▶ Problem to work on
Examine each line of the data, and copy the ones containing "plate".

▶ Data extract
▬▬▬
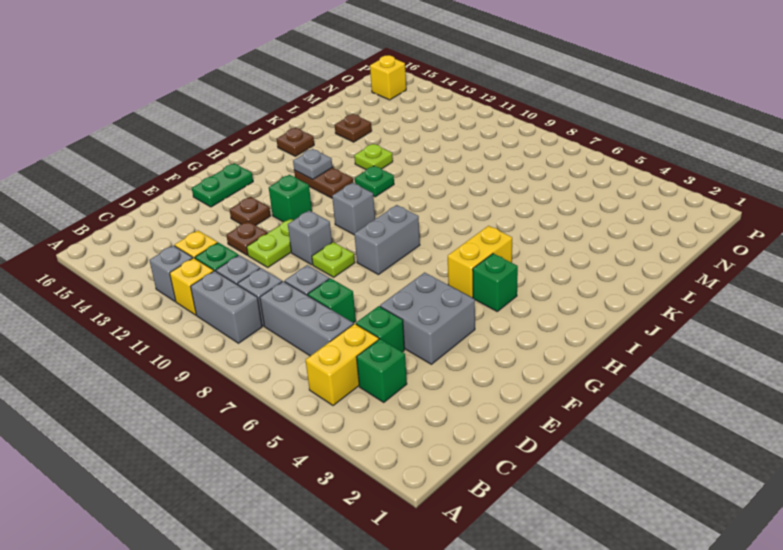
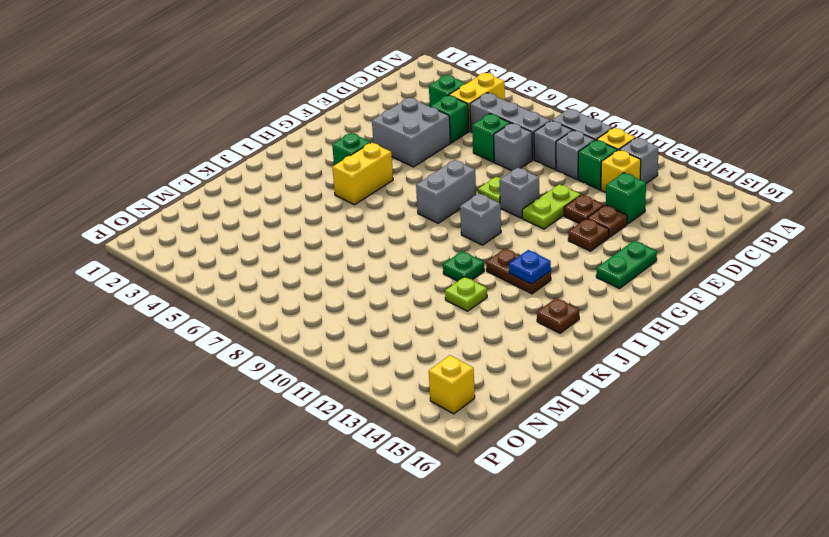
green brick G12 level 1 -> green brick D13 level 1
grey plate I13 level 2 -> blue plate I13 level 2
brown plate L14 level 1 -> brown plate E13 level 1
▬▬▬
▶ Task answer
grey plate I13 level 2 -> blue plate I13 level 2
brown plate L14 level 1 -> brown plate E13 level 1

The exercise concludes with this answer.